((

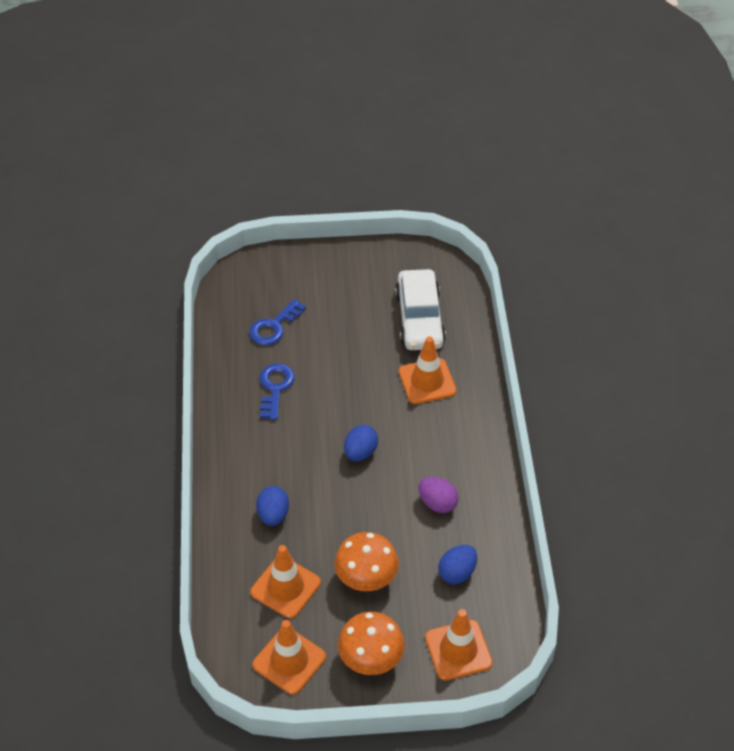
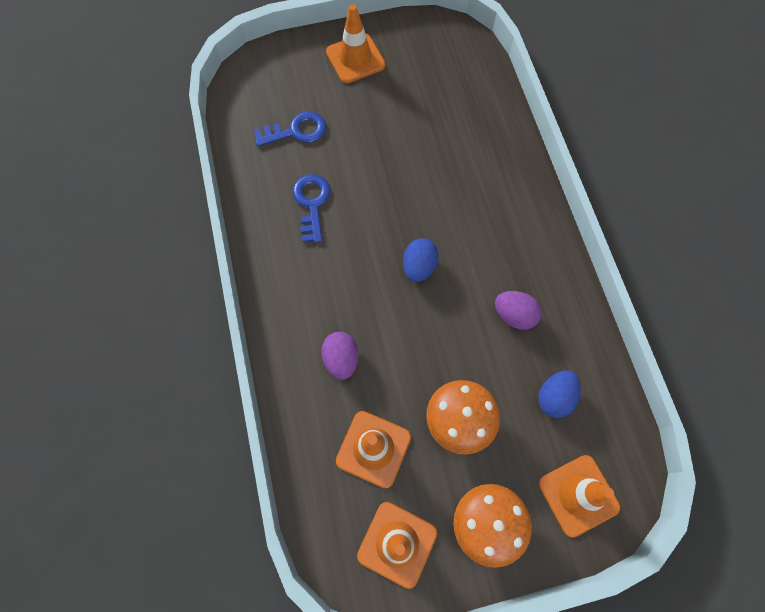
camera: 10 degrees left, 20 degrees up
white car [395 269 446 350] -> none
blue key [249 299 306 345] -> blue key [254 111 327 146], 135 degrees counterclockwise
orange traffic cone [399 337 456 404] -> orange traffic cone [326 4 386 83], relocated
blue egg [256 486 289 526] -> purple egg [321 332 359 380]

))

Print only the lines from the one with "orange traffic cone [399" to the end of the records, both included.

orange traffic cone [399 337 456 404] -> orange traffic cone [326 4 386 83], relocated
blue egg [256 486 289 526] -> purple egg [321 332 359 380]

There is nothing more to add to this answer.